[DATASET EXCERPTS]
########

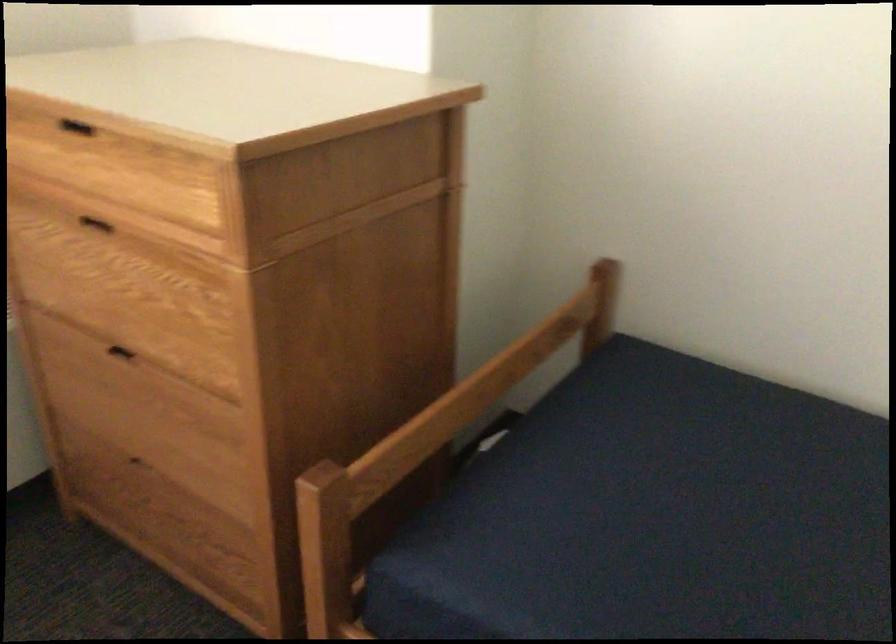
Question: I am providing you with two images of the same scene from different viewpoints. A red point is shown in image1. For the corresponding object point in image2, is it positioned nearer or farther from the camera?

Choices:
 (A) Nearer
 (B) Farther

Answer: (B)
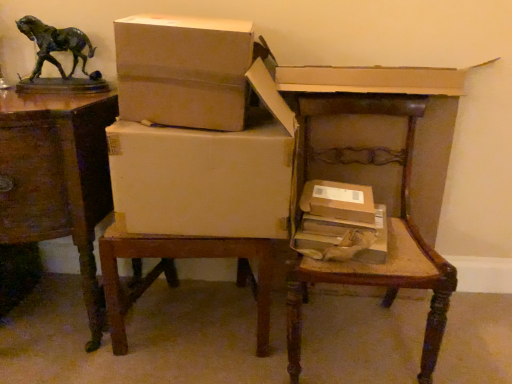
Where is `free spot above brown cardboard box at center, which is counted as the 3th box, starting from the top (from a real-world perspective)`? free spot above brown cardboard box at center, which is counted as the 3th box, starting from the top (from a real-world perspective) is located at coordinates (337, 193).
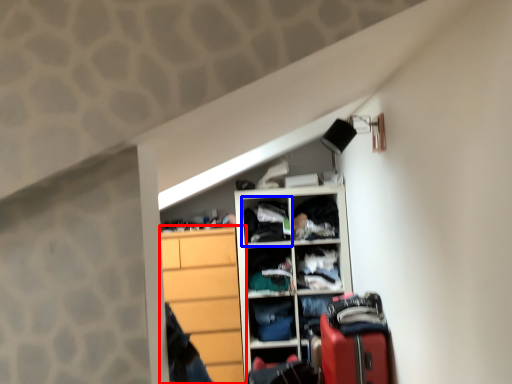
Question: Which object appears farthest to the camera in this image, cabinetry (highlighted by a red box) or cabinet (highlighted by a blue box)?

Choices:
 (A) cabinetry
 (B) cabinet

Answer: (B)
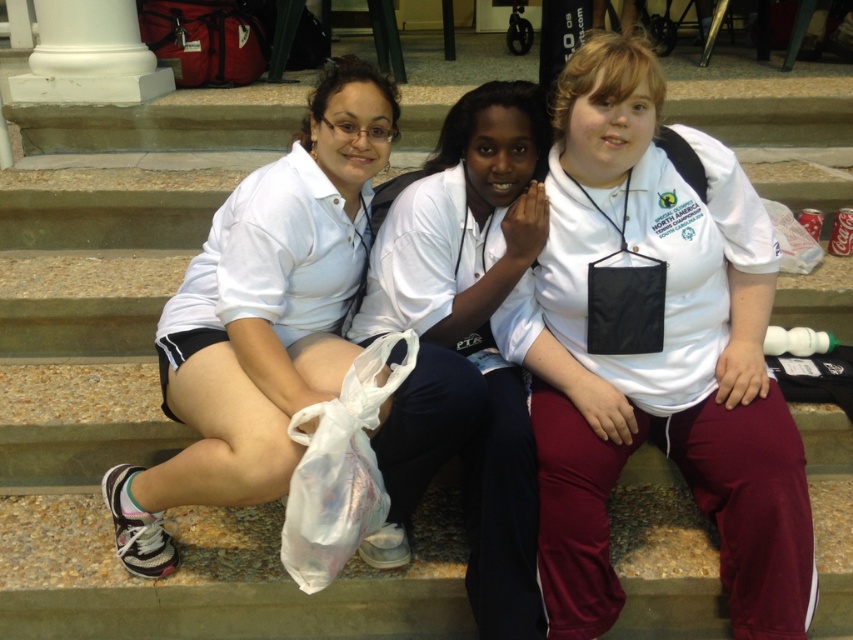
Can you confirm if white matte shorts at lower left is positioned to the right of white cotton shirt at center?

Incorrect, white matte shorts at lower left is not on the right side of white cotton shirt at center.

Which is more to the right, white matte shorts at lower left or white cotton shirt at center?

Positioned to the right is white cotton shirt at center.

What do you see at coordinates (260, 317) in the screenshot? I see `white matte shorts at lower left` at bounding box center [260, 317].

Identify the location of white matte shorts at lower left. This screenshot has width=853, height=640. (260, 317).

Does white matte shirt at center come behind white matte shorts at left?

That is False.

Who is positioned more to the left, white matte shirt at center or white matte shorts at left?

white matte shorts at left is more to the left.

Who is more distant from viewer, (x=654, y=204) or (x=346, y=285)?

Point (x=346, y=285)

Identify the location of white matte shirt at center. The height and width of the screenshot is (640, 853). (663, 394).

Can you confirm if white matte shirt at center is positioned to the right of white cotton shirt at center?

Correct, you'll find white matte shirt at center to the right of white cotton shirt at center.

Which is in front, point (747, 205) or point (450, 412)?

Point (450, 412) is more forward.

This screenshot has height=640, width=853. I want to click on white matte shirt at center, so click(663, 394).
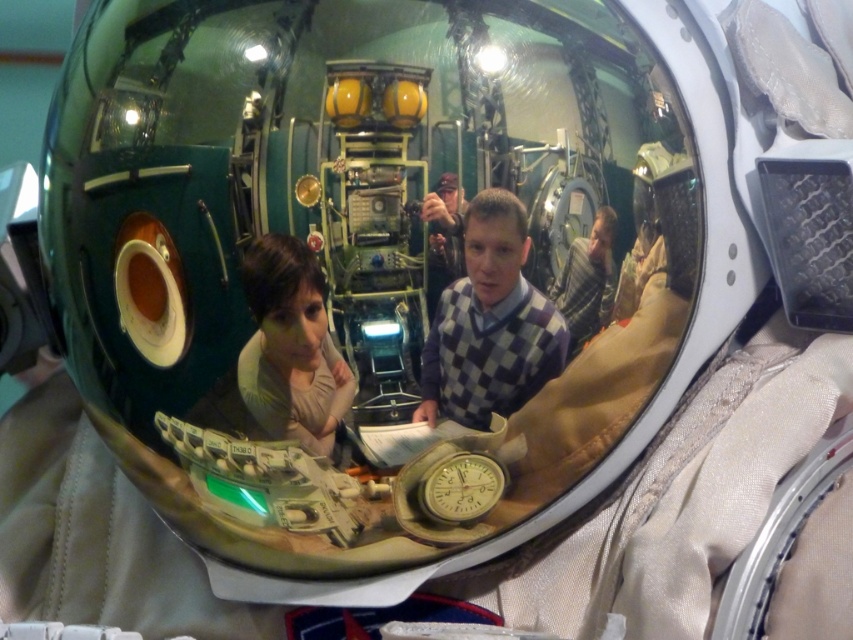
You are an astronaut in a space helmet. You notice a matte beige shirt at center reflected in your helmet. You want to take a photo of it with your camera. Can you do so without moving your head?

The matte beige shirt at center and camera are 14.34 inches apart. Since the camera is within reach while keeping your head stationary, you can take the photo.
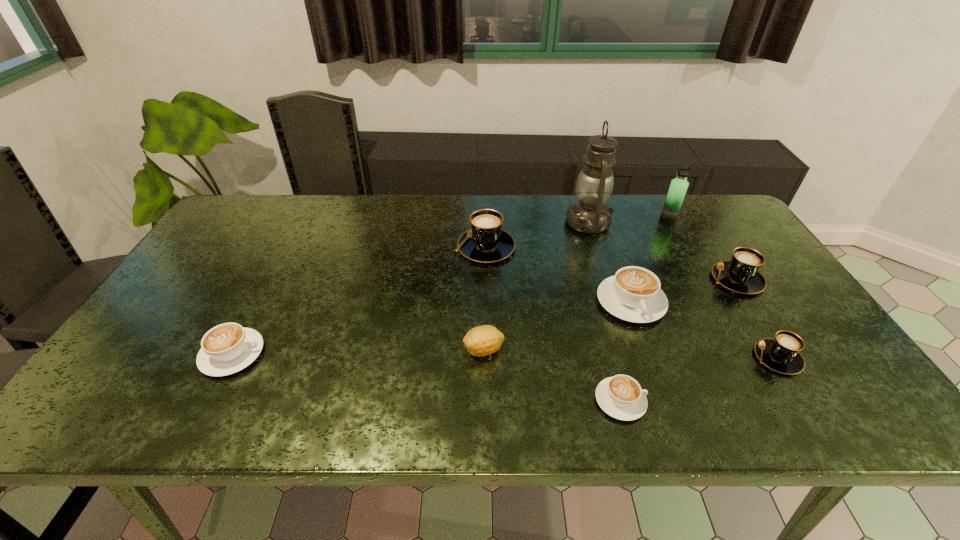
Image resolution: width=960 pixels, height=540 pixels. Find the location of `free space located 0.310m on the back of the nearest black cappuccino`. free space located 0.310m on the back of the nearest black cappuccino is located at coordinates (716, 259).

This screenshot has width=960, height=540. What are the coordinates of `vacant space located 0.290m on the side of the leftmost white cappuccino with the handle` in the screenshot? It's located at (386, 354).

Find the location of a particular element. This screenshot has height=540, width=960. free region located on the side of the smallest white cappuccino with the handle is located at coordinates (715, 400).

Image resolution: width=960 pixels, height=540 pixels. Identify the location of oil lamp located in the far edge section of the desktop. (590, 215).

Find the location of a particular element. This screenshot has width=960, height=540. thermos bottle positioned at the far edge is located at coordinates (678, 187).

In order to click on cappuccino that is at the far edge in this screenshot , I will do `click(486, 242)`.

This screenshot has height=540, width=960. I want to click on object located at the near edge, so click(x=621, y=397).

You are a GUI agent. You are given a task and a screenshot of the screen. Output one action in this format:
    pyautogui.click(x=<x>, y=<y>)
    Task: Click on the free spot at the far edge of the desktop
    This screenshot has height=540, width=960.
    Given the screenshot: What is the action you would take?
    pyautogui.click(x=555, y=196)

Locate an element on the screen. This screenshot has width=960, height=540. free space at the left edge of the desktop is located at coordinates 139,360.

Identify the location of empty space between the leftmost cappuccino and the tallest cappuccino. The image size is (960, 540). (359, 301).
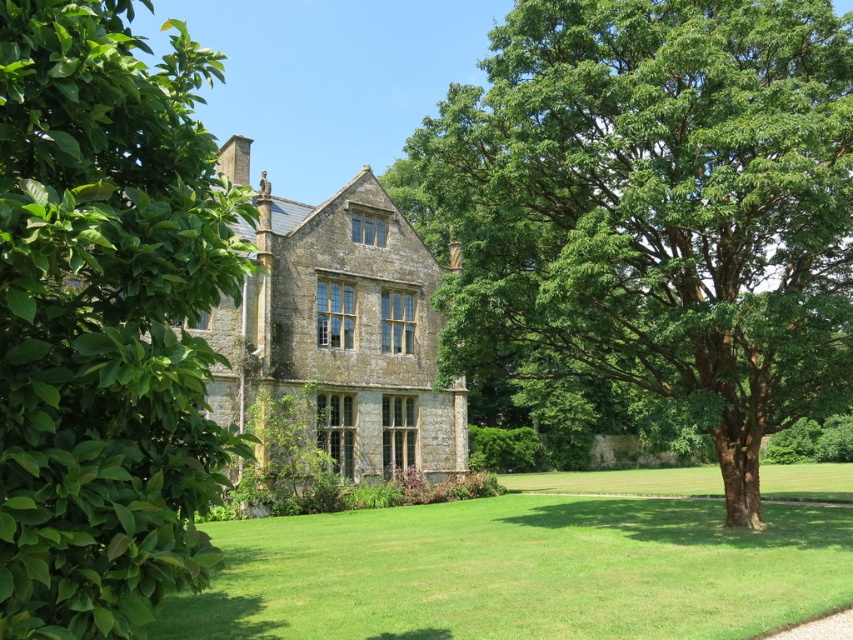
You are standing in the middle of the green grass lawn at center and want to walk to the green leafy tree at right. Which direction should you head towards?

The green leafy tree at right is positioned on the left side of green grass lawn at center, so you should head towards the left direction to reach it.

You are a gardener planning to plant a new flower bed between the green leafy tree at right and the green grass lawn at center. Considering their heights, which object will cast a shadow over the flower bed during the afternoon when the sun is low in the sky?

The green leafy tree at right will cast a shadow over the flower bed because it is taller than the green grass lawn at center.

You are a landscape architect designing a garden path that needs to pass between the green leafy tree at right and the green leafy bush at left. Based on their sizes, which side of the path should be wider to accommodate the larger plant?

The path should be wider on the side near the green leafy tree at right because its width is larger than the green leafy bush at left.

########

[BRIEF] Copy the whole listing above word for word, leaving out the pictures.

[THE COMPLETED TASK]
Question: I am providing you with two images of the same scene from different viewpoints. A red point is shown in image1. For the corresponding object point in image2, is it positioned nearer or farther from the camera?

Choices:
 (A) Nearer
 (B) Farther

Answer: (B)
Where is `free spot above brown cardboard box at center, which is counted as the 3th box, starting from the top (from a real-world perspective)`? free spot above brown cardboard box at center, which is counted as the 3th box, starting from the top (from a real-world perspective) is located at coordinates (337, 193).
Question: Which object appears farthest to the camera in this image, cabinetry (highlighted by a red box) or cabinet (highlighted by a blue box)?

Choices:
 (A) cabinetry
 (B) cabinet

Answer: (B)
Can you confirm if white matte shorts at lower left is positioned to the right of white cotton shirt at center?

Incorrect, white matte shorts at lower left is not on the right side of white cotton shirt at center.

Which is more to the right, white matte shorts at lower left or white cotton shirt at center?

Positioned to the right is white cotton shirt at center.

What do you see at coordinates (260, 317) in the screenshot? I see `white matte shorts at lower left` at bounding box center [260, 317].

Identify the location of white matte shorts at lower left. This screenshot has width=853, height=640. (260, 317).

Does white matte shirt at center come behind white matte shorts at left?

That is False.

Who is positioned more to the left, white matte shirt at center or white matte shorts at left?

white matte shorts at left is more to the left.

Who is more distant from viewer, (x=654, y=204) or (x=346, y=285)?

Point (x=346, y=285)

Identify the location of white matte shirt at center. The height and width of the screenshot is (640, 853). (663, 394).

Can you confirm if white matte shirt at center is positioned to the right of white cotton shirt at center?

Correct, you'll find white matte shirt at center to the right of white cotton shirt at center.

Which is in front, point (747, 205) or point (450, 412)?

Point (450, 412) is more forward.

This screenshot has height=640, width=853. I want to click on white matte shirt at center, so click(663, 394).
You are an astronaut in a space helmet. You notice a matte beige shirt at center reflected in your helmet. You want to take a photo of it with your camera. Can you do so without moving your head?

The matte beige shirt at center and camera are 14.34 inches apart. Since the camera is within reach while keeping your head stationary, you can take the photo.
Image resolution: width=960 pixels, height=540 pixels. Find the location of `free space located 0.310m on the back of the nearest black cappuccino`. free space located 0.310m on the back of the nearest black cappuccino is located at coordinates (716, 259).

This screenshot has width=960, height=540. What are the coordinates of `vacant space located 0.290m on the side of the leftmost white cappuccino with the handle` in the screenshot? It's located at (386, 354).

Find the location of a particular element. This screenshot has height=540, width=960. free region located on the side of the smallest white cappuccino with the handle is located at coordinates (715, 400).

Image resolution: width=960 pixels, height=540 pixels. Identify the location of oil lamp located in the far edge section of the desktop. (590, 215).

Find the location of a particular element. This screenshot has width=960, height=540. thermos bottle positioned at the far edge is located at coordinates (678, 187).

In order to click on cappuccino that is at the far edge in this screenshot , I will do `click(486, 242)`.

This screenshot has height=540, width=960. I want to click on object located at the near edge, so click(x=621, y=397).

You are a GUI agent. You are given a task and a screenshot of the screen. Output one action in this format:
    pyautogui.click(x=<x>, y=<y>)
    Task: Click on the free spot at the far edge of the desktop
    This screenshot has height=540, width=960.
    Given the screenshot: What is the action you would take?
    pyautogui.click(x=555, y=196)

Locate an element on the screen. This screenshot has width=960, height=540. free space at the left edge of the desktop is located at coordinates 139,360.

Identify the location of empty space between the leftmost cappuccino and the tallest cappuccino. The image size is (960, 540). (359, 301).
You are standing in the middle of the green grass lawn at center and want to walk to the green leafy tree at right. Which direction should you head towards?

The green leafy tree at right is positioned on the left side of green grass lawn at center, so you should head towards the left direction to reach it.

You are a gardener planning to plant a new flower bed between the green leafy tree at right and the green grass lawn at center. Considering their heights, which object will cast a shadow over the flower bed during the afternoon when the sun is low in the sky?

The green leafy tree at right will cast a shadow over the flower bed because it is taller than the green grass lawn at center.

You are a landscape architect designing a garden path that needs to pass between the green leafy tree at right and the green leafy bush at left. Based on their sizes, which side of the path should be wider to accommodate the larger plant?

The path should be wider on the side near the green leafy tree at right because its width is larger than the green leafy bush at left.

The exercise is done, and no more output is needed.